### Required work
In the data below, find every line that has the string "safogevox", and copy it.
-- Dataset content follows --
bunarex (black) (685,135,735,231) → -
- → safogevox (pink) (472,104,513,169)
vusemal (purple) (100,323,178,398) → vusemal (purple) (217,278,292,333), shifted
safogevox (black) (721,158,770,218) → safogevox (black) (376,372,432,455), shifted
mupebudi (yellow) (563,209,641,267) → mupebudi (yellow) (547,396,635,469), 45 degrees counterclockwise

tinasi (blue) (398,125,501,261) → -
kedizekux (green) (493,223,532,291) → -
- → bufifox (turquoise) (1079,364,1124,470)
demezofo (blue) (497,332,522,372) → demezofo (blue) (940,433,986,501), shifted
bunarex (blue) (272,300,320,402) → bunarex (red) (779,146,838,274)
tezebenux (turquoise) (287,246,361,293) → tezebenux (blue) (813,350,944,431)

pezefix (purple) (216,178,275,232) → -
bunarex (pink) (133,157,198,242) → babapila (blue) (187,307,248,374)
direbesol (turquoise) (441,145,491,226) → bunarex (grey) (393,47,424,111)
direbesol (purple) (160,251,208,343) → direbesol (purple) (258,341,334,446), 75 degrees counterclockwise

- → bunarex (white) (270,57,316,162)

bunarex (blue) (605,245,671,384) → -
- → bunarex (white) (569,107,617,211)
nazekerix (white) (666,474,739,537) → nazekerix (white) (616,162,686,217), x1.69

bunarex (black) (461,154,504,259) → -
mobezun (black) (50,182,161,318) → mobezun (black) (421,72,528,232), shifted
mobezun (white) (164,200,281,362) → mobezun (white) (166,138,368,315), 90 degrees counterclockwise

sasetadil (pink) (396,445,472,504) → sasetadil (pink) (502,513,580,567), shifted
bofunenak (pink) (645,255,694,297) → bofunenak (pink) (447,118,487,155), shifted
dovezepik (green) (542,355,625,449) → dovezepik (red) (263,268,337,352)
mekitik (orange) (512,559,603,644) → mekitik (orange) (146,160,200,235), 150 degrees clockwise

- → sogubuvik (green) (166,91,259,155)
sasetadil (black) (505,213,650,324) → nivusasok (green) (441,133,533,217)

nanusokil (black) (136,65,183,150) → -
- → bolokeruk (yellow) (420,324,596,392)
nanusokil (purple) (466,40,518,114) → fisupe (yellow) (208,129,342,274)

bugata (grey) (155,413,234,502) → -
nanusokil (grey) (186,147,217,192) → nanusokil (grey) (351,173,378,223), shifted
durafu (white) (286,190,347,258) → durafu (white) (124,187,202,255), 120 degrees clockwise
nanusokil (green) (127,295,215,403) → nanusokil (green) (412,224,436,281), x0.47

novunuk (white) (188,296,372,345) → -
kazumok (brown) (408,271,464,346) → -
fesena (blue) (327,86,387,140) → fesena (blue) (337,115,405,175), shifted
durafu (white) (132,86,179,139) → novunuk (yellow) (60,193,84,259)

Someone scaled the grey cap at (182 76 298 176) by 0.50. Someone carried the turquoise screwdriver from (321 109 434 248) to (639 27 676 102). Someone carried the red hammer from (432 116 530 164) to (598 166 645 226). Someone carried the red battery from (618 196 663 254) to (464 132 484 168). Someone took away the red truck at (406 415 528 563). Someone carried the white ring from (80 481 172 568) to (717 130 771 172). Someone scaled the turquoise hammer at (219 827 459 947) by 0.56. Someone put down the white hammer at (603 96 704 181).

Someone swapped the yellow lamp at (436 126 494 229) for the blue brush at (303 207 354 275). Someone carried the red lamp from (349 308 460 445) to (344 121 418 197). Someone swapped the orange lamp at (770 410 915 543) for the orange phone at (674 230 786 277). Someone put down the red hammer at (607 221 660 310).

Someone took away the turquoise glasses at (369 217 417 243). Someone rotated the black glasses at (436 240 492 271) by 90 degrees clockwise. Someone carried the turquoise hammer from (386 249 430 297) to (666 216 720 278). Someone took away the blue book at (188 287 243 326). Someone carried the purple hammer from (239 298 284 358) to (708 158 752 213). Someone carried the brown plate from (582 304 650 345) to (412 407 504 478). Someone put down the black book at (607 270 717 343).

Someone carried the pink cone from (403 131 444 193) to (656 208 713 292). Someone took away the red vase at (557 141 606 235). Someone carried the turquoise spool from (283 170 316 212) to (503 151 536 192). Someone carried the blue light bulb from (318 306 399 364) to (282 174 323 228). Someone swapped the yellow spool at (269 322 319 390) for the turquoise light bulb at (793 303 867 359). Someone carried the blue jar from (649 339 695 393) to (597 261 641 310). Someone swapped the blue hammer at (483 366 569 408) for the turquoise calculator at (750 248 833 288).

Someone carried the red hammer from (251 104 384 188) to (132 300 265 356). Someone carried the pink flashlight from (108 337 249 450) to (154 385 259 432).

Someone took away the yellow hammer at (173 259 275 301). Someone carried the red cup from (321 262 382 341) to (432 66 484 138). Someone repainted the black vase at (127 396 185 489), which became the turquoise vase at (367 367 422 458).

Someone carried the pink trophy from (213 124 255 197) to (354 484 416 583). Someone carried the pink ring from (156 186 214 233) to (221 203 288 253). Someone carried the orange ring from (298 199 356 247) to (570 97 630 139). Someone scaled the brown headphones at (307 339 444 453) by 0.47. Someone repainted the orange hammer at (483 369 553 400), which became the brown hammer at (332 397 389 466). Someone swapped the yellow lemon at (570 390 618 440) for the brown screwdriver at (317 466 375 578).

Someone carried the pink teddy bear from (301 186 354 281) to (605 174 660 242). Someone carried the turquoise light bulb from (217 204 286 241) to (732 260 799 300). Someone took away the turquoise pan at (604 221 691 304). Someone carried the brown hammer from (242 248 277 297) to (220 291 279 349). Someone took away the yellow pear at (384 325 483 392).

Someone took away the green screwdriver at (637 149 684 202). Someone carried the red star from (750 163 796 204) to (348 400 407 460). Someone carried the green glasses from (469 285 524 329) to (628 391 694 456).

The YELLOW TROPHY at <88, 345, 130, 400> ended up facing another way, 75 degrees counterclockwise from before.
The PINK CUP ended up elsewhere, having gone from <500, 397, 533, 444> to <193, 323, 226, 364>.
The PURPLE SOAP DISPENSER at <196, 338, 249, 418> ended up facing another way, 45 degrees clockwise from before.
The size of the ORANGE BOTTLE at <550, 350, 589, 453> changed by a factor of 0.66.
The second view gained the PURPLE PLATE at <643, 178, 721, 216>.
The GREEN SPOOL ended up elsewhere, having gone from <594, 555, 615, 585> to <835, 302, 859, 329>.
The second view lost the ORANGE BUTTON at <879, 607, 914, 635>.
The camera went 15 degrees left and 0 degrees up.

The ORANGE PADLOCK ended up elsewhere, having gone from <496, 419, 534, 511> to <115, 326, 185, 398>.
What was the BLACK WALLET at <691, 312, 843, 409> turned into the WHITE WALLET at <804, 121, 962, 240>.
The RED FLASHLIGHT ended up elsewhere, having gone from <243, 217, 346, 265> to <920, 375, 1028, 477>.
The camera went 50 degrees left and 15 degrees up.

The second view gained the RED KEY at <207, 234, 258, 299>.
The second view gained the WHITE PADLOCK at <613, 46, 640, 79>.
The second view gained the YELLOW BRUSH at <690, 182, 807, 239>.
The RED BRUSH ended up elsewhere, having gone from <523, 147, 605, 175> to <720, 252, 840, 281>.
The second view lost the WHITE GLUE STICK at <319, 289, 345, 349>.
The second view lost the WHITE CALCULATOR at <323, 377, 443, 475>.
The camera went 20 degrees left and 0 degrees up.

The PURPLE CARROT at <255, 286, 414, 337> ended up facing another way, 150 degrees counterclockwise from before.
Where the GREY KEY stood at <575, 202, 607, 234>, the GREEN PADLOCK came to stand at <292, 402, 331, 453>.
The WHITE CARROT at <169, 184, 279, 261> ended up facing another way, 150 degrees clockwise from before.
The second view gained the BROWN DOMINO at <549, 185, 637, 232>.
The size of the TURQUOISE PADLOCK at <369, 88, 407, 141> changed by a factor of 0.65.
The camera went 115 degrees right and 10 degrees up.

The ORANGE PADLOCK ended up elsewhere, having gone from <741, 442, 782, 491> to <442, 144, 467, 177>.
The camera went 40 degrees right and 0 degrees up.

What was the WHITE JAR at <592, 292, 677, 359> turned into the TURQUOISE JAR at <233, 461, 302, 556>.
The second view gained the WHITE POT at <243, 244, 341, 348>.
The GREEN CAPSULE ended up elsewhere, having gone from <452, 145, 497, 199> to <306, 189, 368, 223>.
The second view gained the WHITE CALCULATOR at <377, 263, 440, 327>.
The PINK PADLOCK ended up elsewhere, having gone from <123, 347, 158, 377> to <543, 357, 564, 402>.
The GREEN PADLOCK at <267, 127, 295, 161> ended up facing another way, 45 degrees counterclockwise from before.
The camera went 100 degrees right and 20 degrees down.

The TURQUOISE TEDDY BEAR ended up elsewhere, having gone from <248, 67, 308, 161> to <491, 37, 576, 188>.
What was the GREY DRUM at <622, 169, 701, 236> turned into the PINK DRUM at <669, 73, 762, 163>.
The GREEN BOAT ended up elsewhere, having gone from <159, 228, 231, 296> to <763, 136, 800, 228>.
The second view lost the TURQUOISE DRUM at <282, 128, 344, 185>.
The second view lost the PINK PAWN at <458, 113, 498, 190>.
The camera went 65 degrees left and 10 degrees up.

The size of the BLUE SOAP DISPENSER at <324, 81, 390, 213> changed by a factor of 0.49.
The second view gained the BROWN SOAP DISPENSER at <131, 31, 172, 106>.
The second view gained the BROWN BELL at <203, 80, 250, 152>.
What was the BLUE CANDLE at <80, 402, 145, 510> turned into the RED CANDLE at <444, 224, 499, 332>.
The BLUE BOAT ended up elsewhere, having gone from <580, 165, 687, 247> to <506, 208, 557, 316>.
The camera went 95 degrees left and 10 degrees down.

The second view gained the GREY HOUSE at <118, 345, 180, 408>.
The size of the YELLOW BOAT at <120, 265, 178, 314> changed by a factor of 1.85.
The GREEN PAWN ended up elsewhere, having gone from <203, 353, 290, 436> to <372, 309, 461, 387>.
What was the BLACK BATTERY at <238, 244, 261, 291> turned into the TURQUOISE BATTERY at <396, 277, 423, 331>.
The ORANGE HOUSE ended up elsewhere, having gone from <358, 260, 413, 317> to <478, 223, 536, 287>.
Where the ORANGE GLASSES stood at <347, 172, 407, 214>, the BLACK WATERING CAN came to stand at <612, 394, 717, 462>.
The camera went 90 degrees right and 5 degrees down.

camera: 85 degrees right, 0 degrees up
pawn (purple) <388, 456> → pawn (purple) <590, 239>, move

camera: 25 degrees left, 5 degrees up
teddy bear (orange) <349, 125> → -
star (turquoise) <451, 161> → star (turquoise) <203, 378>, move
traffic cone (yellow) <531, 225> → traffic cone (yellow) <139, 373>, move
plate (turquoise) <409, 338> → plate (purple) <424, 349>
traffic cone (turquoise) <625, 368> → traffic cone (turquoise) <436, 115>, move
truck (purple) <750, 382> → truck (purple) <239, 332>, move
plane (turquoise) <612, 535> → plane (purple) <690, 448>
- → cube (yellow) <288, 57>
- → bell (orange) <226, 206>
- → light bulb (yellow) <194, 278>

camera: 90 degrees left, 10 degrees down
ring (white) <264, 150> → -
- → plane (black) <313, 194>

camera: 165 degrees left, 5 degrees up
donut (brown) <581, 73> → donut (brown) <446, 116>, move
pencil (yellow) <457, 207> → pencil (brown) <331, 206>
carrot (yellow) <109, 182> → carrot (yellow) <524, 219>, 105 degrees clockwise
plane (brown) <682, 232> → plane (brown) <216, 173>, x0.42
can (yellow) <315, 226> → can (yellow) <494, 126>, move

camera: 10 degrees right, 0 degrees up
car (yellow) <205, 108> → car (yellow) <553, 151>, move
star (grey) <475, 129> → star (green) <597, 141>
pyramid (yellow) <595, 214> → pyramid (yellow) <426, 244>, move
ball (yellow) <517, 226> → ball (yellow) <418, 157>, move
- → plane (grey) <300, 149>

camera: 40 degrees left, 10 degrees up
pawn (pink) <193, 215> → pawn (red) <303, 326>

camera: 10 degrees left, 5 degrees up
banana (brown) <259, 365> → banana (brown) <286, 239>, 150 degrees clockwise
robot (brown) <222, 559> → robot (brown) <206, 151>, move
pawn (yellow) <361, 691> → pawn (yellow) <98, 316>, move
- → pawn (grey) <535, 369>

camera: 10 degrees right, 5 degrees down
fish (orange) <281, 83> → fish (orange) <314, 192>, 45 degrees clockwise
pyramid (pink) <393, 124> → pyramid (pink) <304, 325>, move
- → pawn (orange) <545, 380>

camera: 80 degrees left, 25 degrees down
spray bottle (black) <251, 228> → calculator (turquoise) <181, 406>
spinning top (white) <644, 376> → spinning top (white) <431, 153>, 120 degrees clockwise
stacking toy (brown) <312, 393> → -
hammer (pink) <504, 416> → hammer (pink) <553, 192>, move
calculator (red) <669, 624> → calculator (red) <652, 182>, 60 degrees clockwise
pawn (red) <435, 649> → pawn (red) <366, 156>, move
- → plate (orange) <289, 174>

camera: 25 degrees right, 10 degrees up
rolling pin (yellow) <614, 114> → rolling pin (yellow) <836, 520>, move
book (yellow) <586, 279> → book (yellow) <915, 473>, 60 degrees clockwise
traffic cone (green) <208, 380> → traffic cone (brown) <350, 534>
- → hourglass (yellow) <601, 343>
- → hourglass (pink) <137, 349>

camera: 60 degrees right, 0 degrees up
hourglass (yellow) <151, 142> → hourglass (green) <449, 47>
-- Dataset content concluded --
### Answer area
- → safogevox (pink) (472,104,513,169)
safogevox (black) (721,158,770,218) → safogevox (black) (376,372,432,455), shifted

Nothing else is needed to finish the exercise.